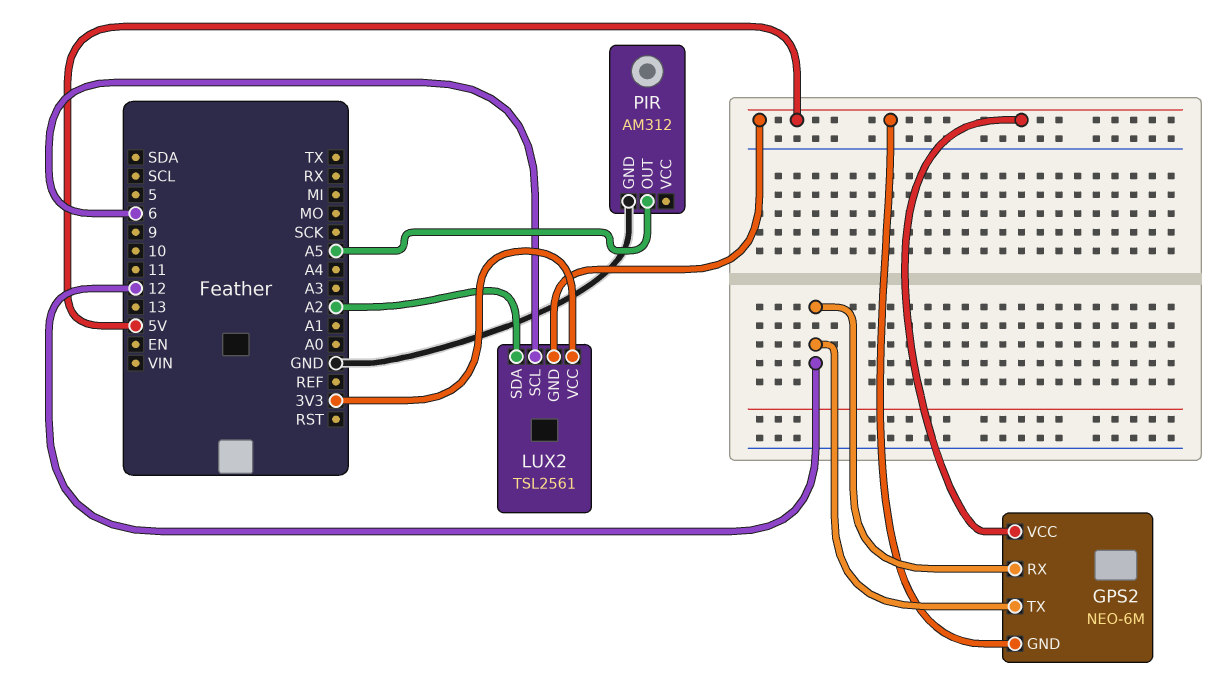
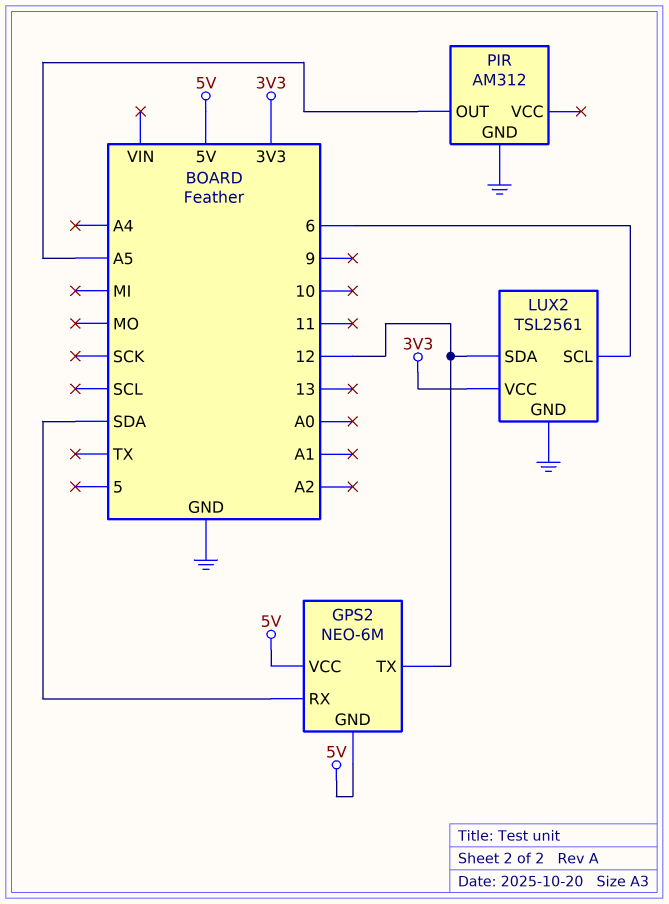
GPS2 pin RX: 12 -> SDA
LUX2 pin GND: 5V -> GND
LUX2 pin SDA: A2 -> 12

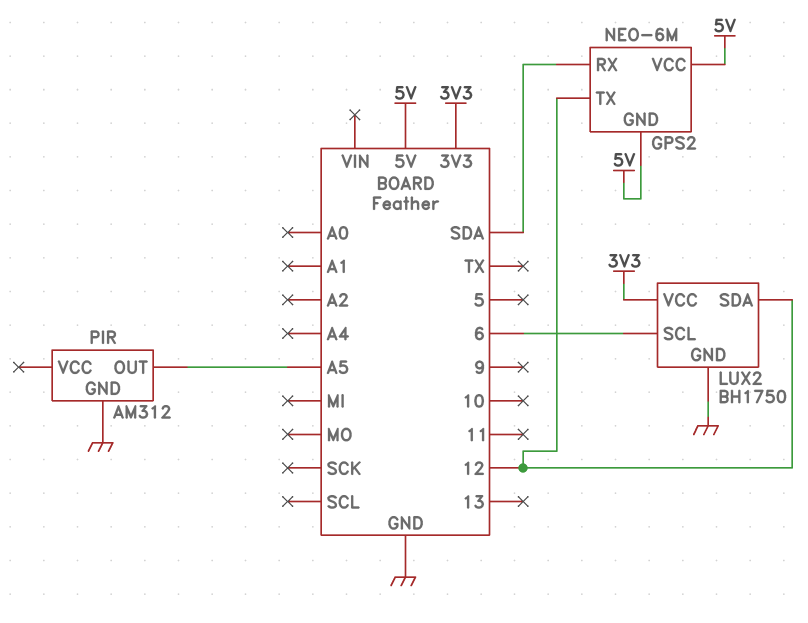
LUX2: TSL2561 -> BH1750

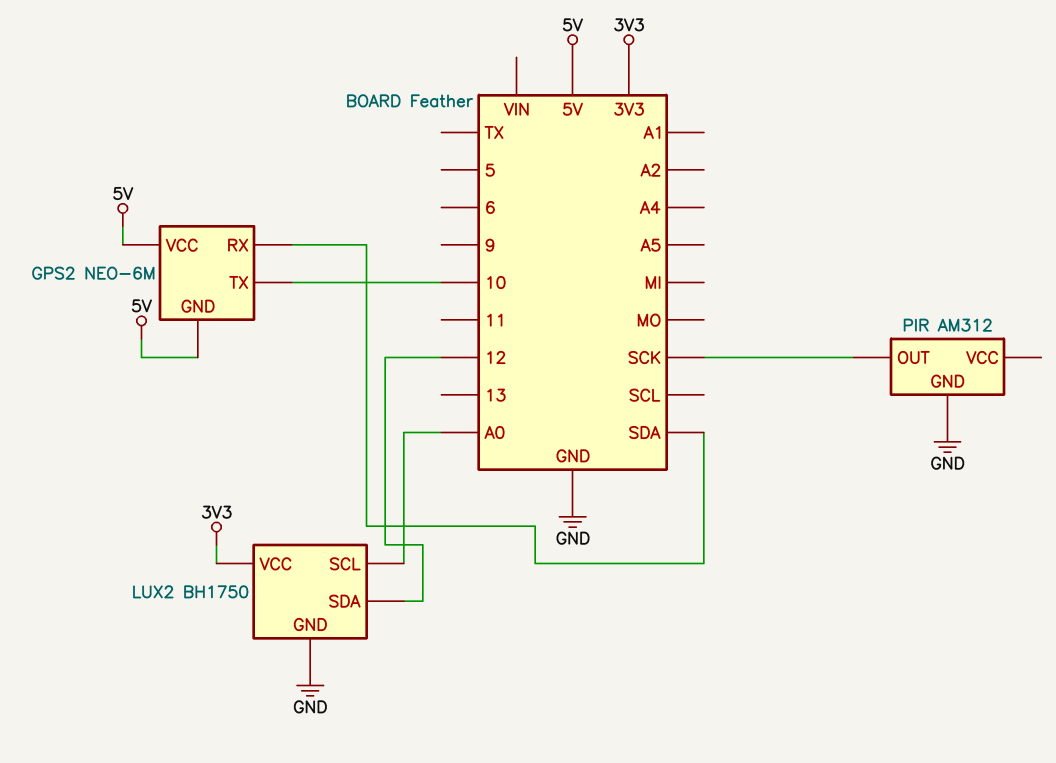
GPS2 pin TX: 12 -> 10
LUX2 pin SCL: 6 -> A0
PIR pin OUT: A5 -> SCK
================
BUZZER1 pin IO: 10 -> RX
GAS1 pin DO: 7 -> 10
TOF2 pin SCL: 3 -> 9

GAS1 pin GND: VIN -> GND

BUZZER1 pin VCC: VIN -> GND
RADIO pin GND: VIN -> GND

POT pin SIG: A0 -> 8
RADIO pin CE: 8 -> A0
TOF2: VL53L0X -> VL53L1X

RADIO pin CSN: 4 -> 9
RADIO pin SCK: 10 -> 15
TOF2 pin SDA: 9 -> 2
================
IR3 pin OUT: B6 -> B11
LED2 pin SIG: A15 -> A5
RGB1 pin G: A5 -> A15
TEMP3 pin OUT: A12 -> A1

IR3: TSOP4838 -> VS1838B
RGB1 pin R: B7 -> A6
================
[AIM OF THE TASK]: Here the output must be the lines above from the line with "RGB1 pin G: A5 -> A15" to the line with "RGB1 pin R: B7 -> A6", both included, duplicated word for word and nothing else.

[EXERCISE SOLUTION]:
RGB1 pin G: A5 -> A15
TEMP3 pin OUT: A12 -> A1

IR3: TSOP4838 -> VS1838B
RGB1 pin R: B7 -> A6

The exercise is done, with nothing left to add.